*** Opening INFORMATION SHOWN ***

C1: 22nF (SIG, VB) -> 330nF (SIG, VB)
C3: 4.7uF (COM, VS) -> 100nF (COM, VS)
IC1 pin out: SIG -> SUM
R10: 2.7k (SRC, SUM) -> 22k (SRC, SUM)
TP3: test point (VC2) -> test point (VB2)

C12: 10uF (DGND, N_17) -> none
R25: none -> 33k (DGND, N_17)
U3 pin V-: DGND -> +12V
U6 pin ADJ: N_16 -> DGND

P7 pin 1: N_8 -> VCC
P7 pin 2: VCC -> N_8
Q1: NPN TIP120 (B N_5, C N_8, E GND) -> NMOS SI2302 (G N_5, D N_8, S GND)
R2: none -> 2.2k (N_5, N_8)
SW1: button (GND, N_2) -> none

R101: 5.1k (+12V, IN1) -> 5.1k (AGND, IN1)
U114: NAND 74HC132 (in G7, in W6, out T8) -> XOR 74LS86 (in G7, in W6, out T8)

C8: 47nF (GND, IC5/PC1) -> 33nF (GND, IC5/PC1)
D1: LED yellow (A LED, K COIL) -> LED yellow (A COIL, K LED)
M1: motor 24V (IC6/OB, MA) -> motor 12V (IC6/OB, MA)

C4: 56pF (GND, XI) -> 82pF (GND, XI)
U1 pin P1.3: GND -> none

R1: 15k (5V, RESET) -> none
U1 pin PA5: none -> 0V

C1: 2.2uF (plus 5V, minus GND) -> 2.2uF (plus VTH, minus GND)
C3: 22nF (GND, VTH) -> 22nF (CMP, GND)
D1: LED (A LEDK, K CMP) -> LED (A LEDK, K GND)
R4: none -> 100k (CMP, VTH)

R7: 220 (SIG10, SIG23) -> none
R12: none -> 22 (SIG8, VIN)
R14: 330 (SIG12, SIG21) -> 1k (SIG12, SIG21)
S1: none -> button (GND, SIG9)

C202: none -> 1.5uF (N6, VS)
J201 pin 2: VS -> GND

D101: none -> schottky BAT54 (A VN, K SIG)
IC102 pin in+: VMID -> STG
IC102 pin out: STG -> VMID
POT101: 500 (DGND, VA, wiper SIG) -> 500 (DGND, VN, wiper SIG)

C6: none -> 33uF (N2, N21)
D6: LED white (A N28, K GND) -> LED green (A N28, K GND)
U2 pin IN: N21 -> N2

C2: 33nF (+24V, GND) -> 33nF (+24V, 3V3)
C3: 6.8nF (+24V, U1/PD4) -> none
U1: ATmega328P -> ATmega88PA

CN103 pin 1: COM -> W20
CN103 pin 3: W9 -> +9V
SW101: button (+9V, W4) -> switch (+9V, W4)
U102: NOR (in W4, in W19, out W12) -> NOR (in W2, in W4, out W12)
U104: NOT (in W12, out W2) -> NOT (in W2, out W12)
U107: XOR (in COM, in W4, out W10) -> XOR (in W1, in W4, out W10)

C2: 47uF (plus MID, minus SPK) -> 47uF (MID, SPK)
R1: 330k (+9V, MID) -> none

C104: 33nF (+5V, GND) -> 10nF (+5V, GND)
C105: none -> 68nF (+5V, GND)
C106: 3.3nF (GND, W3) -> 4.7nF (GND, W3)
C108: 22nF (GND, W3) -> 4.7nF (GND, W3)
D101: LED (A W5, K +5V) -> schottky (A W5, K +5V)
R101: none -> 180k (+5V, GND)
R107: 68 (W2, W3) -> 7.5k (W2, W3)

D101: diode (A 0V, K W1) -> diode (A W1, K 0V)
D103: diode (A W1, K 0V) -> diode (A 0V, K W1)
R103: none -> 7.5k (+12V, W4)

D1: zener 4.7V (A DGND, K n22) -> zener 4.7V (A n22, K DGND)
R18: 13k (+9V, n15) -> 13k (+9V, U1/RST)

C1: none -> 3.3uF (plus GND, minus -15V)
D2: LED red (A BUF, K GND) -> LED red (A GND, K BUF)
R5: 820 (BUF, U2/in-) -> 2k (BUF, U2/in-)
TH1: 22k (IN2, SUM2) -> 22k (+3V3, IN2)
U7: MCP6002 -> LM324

*** Closing INFORMATION SHOWN ***

PROBLEM TO WORK ON: Lines that hold the word "plus" are the ones to copy from the entries above.

SOLUTION TO THIS PROBLEM:
C1: 2.2uF (plus 5V, minus GND) -> 2.2uF (plus VTH, minus GND)
C2: 47uF (plus MID, minus SPK) -> 47uF (MID, SPK)
C1: none -> 3.3uF (plus GND, minus -15V)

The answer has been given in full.